Data to use:
##############################
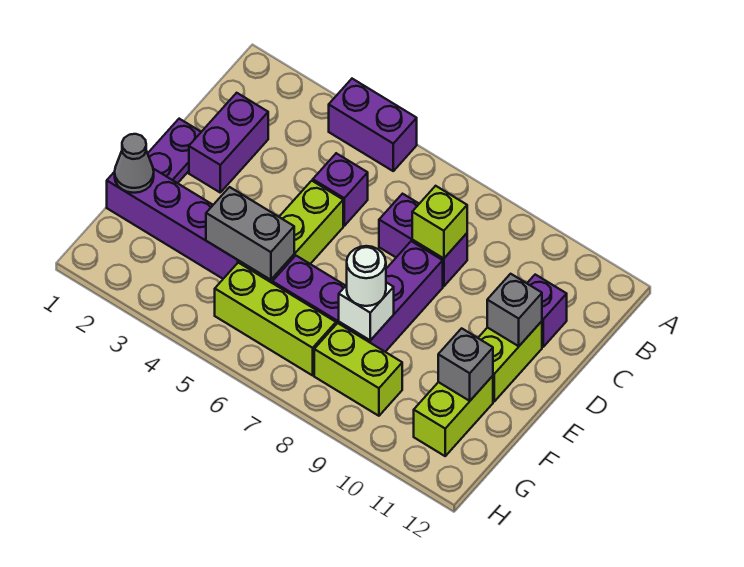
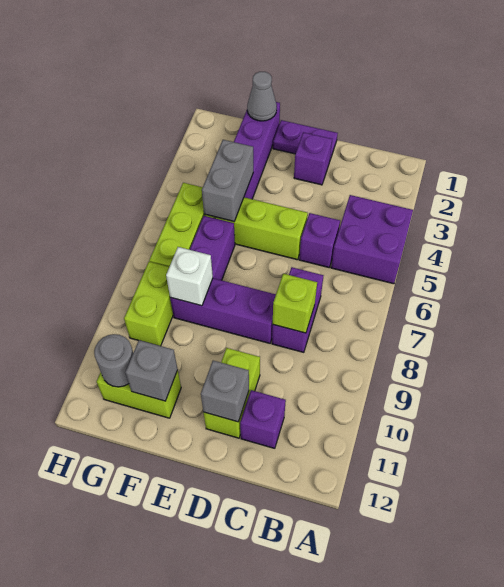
purple brick A4:A5 level 1 -> purple brick A4:B5 level 1
purple brick C2:D2 level 1 -> purple brick D2 level 1
lime brick D11:E11 level 1 -> lime brick D10:D11 level 1
white round brick F8 level 3 -> none
none -> grey round brick G11 level 2

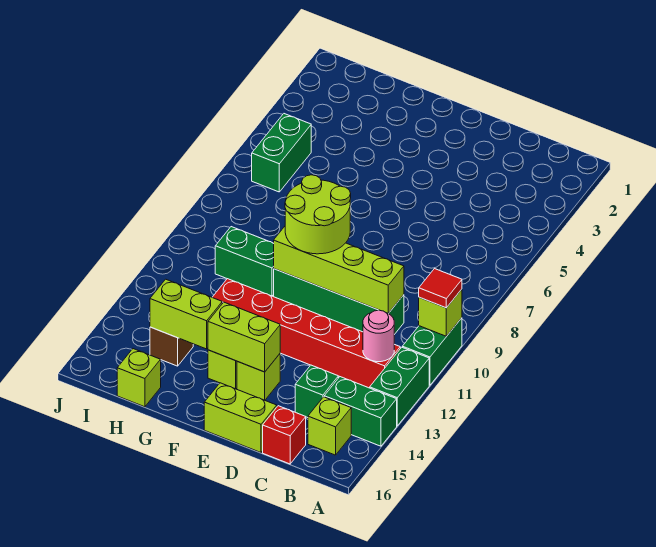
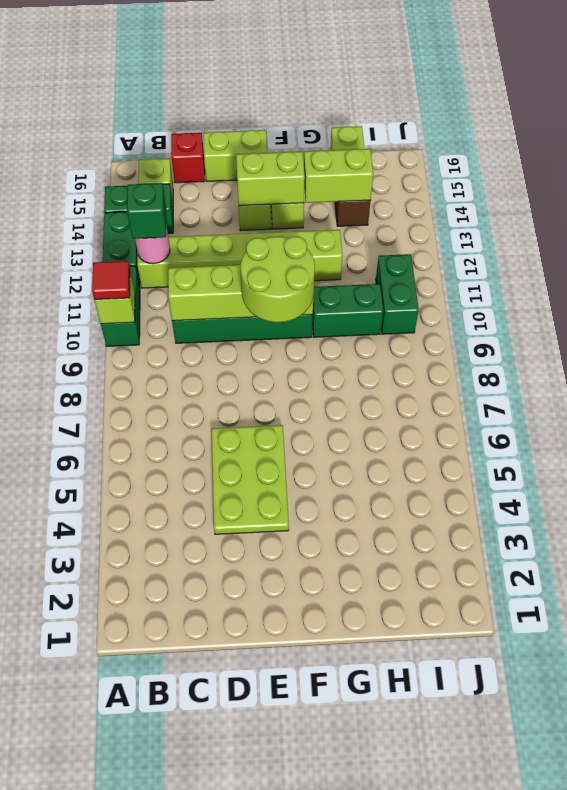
red brick B12:G12 level 1 -> lime brick B12:G12 level 1
green brick C14 level 1 -> green brick B12 level 3
none -> lime plate D4:E6 level 1
green brick I5:I6 level 1 -> green brick I10:I11 level 1

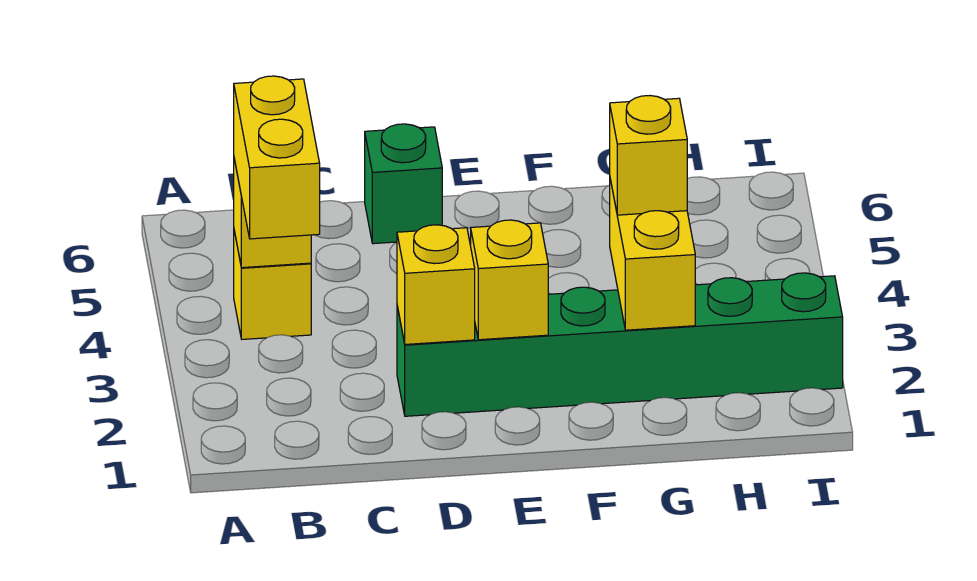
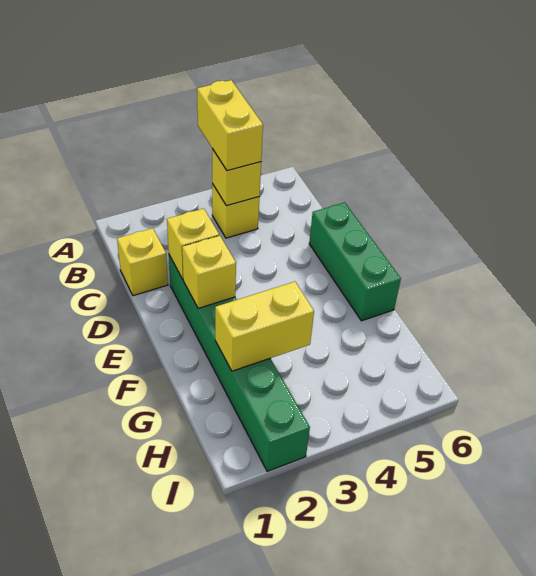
yellow brick B3:B4 level 3 -> yellow brick A4:B4 level 3
green brick D6 level 1 -> green brick D6:F6 level 1
yellow brick G3 level 3 -> yellow brick C1 level 1

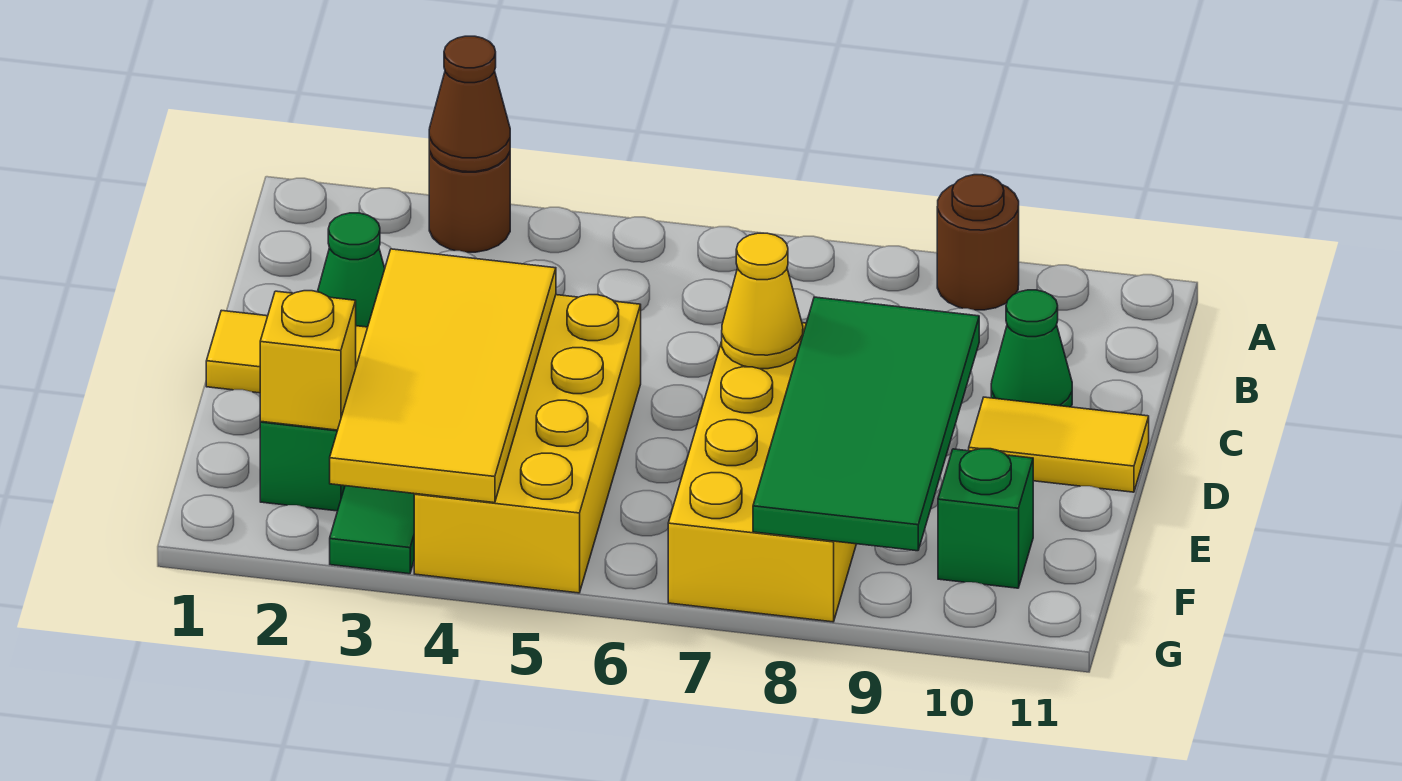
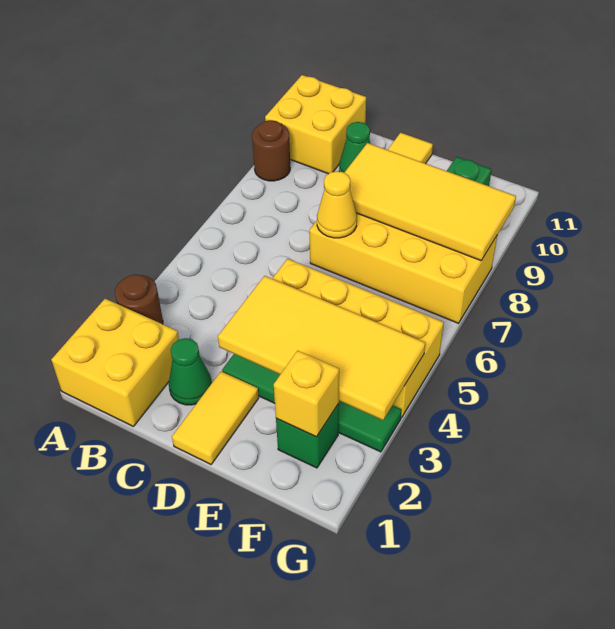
none -> yellow brick A1:B2 level 1
brown cone A3 level 2 -> none
none -> yellow brick A10:B11 level 1
green tile D8:G9 level 2 -> yellow tile D8:G9 level 2

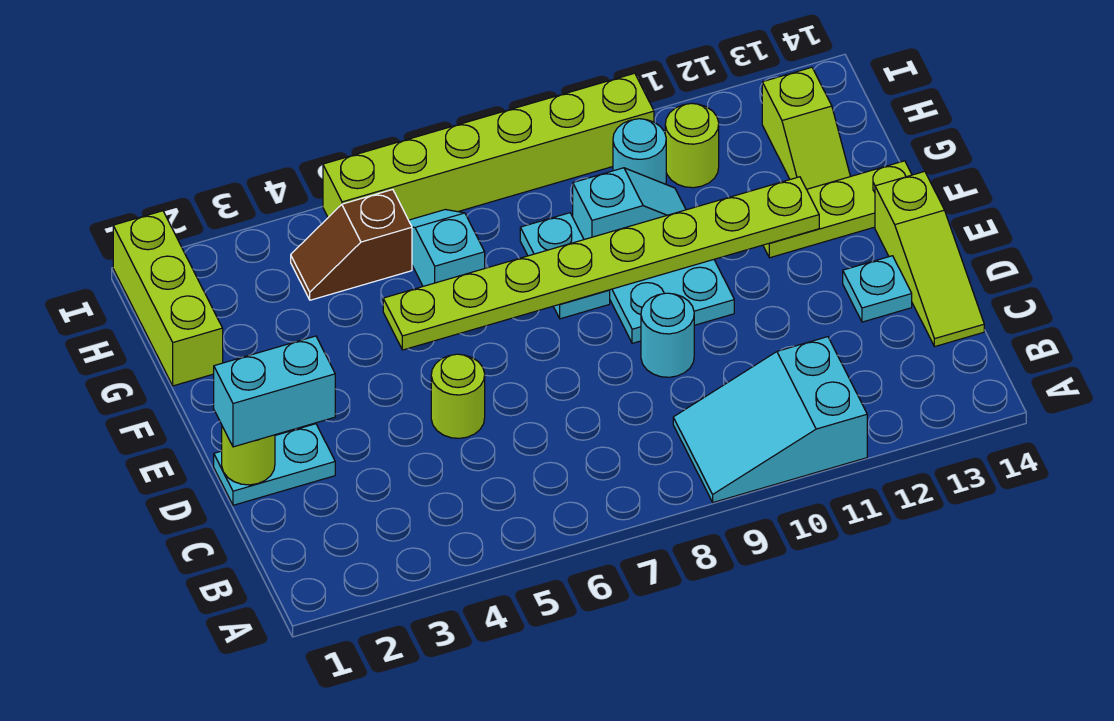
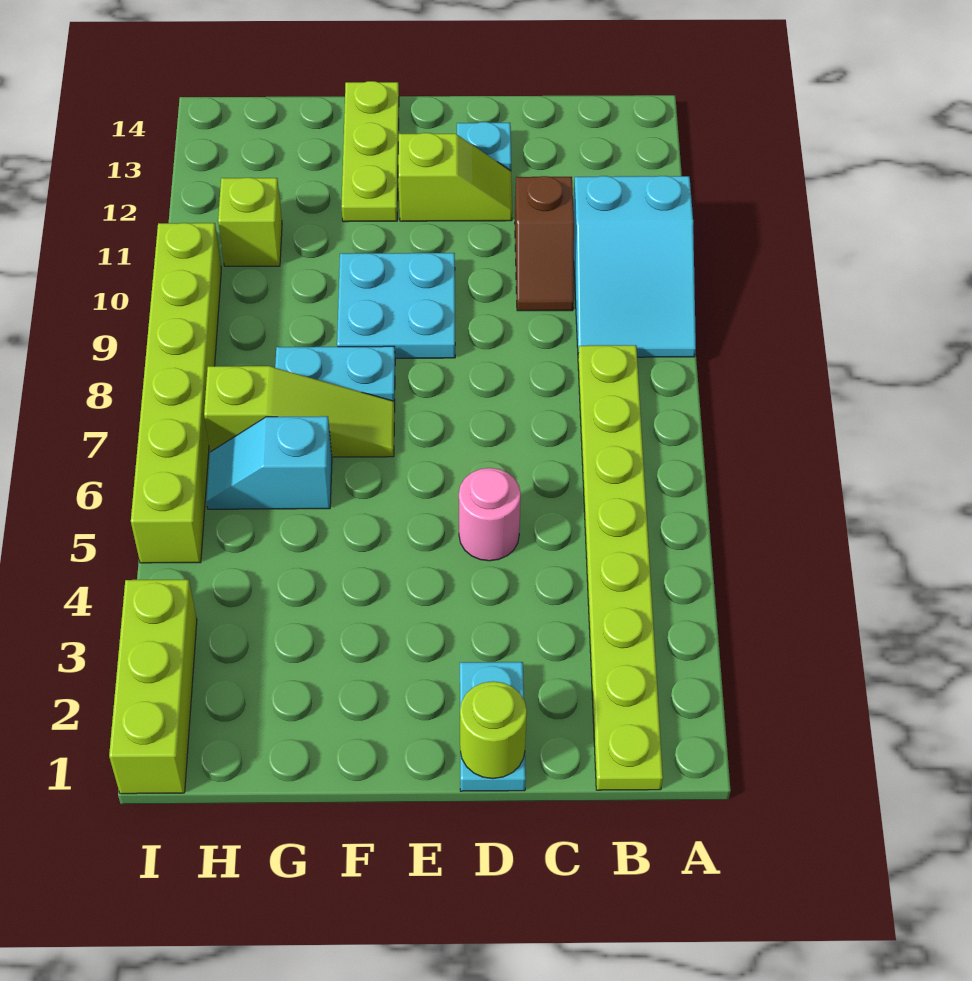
lime slope C14:E14 level 1 top E -> lime slope F7:H7 level 1 top H
cyan brick D1:D2 level 3 -> none
lime round brick D5 level 1 -> pink round brick D5 level 1
cyan round brick D9 level 1 -> none
lime plate F5:F12 level 2 -> lime plate B1:B8 level 1
lime brick G1:I1 level 1 -> lime brick I1:I3 level 1
cyan slope G9:G10 level 1 top 9 -> none
lime slope G13:H13 level 1 top H -> lime slope D12:E12 level 1 top E
brown slope H4:H5 level 1 top 5 -> brown slope C10:C11 level 1 top 11
cyan round brick H10 level 1 -> none
lime round brick H11 level 1 -> lime brick H11 level 1

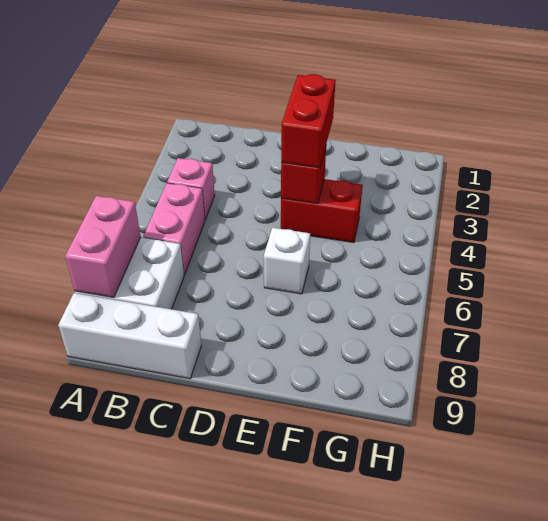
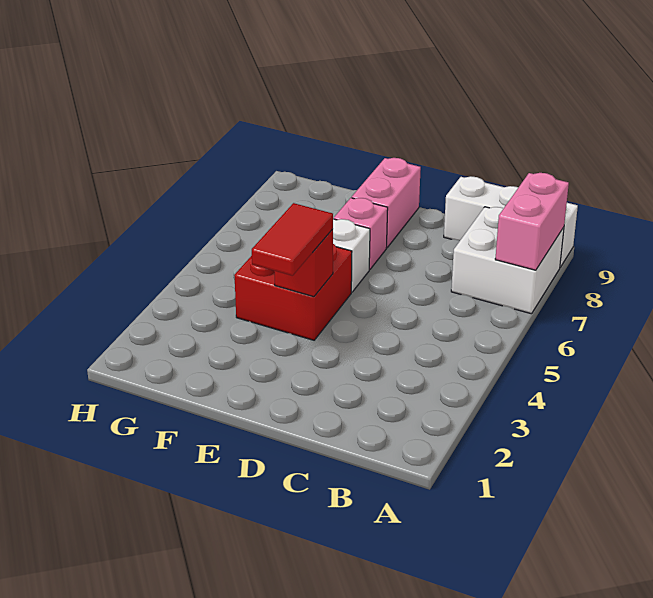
pink brick B4 level 1 -> pink brick E7 level 1
pink brick B5:B6 level 1 -> pink brick E8:E9 level 1
red brick E3:E4 level 3 -> red tile E3:E4 level 3
red brick E4:F4 level 1 -> red brick E4:F5 level 1

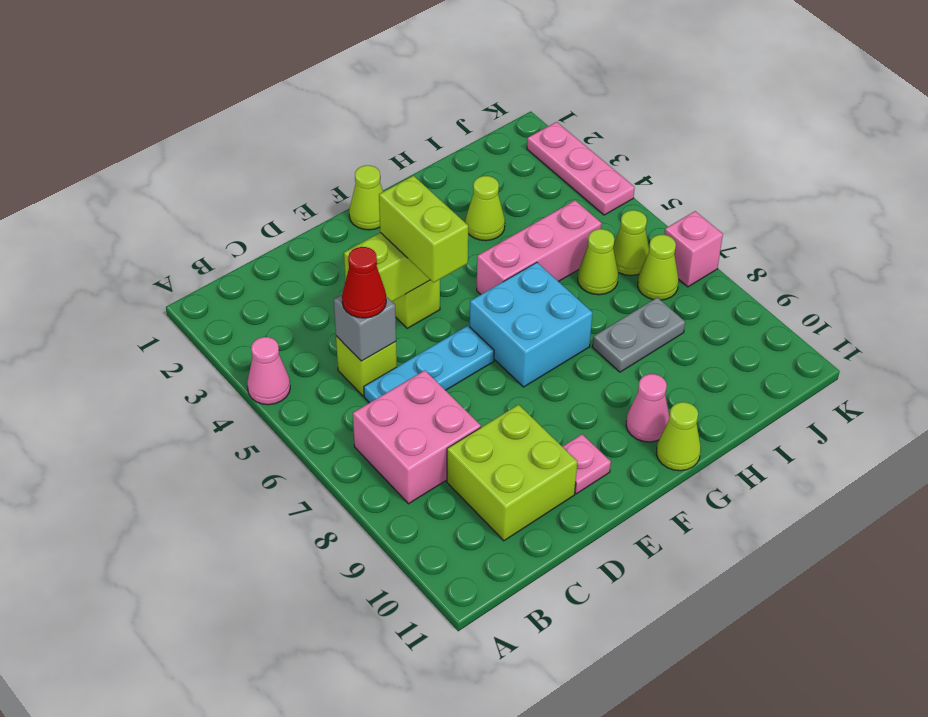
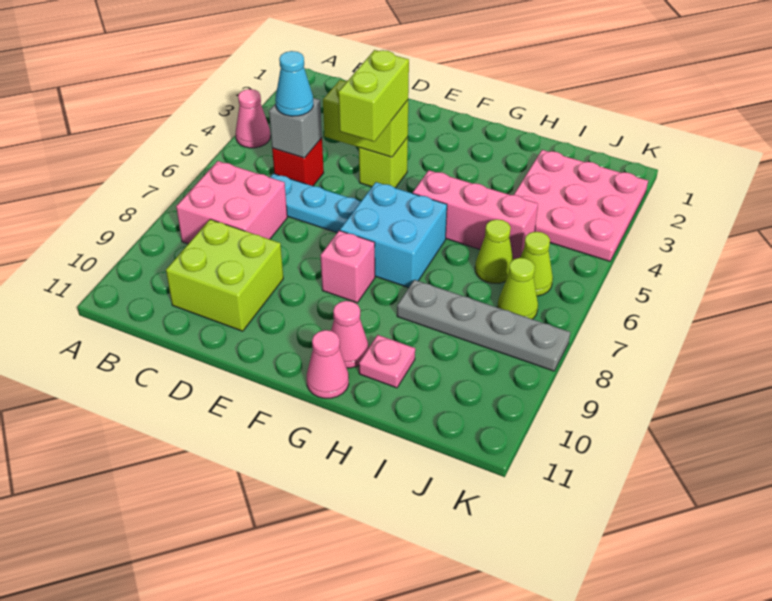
lime brick C5 level 1 -> red brick C5 level 1
red cone C5 level 3 -> cyan cone C5 level 3
pink plate E10 level 1 -> pink plate H10 level 1
lime cone F1 level 1 -> none
lime cone G11 level 1 -> pink cone G11 level 1
lime cone H3 level 1 -> none
grey plate H8:I8 level 1 -> grey plate H8:K8 level 1
pink plate K2:K4 level 1 -> pink plate I2:K4 level 1
pink brick K7 level 1 -> pink brick F8 level 1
##############################
Work instructions:
Look above for the line holding "lime brick G1:I1" and output everything from it down to the line holding "pink brick B4", both ends included, exactly and without images.

Answer:
lime brick G1:I1 level 1 -> lime brick I1:I3 level 1
cyan slope G9:G10 level 1 top 9 -> none
lime slope G13:H13 level 1 top H -> lime slope D12:E12 level 1 top E
brown slope H4:H5 level 1 top 5 -> brown slope C10:C11 level 1 top 11
cyan round brick H10 level 1 -> none
lime round brick H11 level 1 -> lime brick H11 level 1

pink brick B4 level 1 -> pink brick E7 level 1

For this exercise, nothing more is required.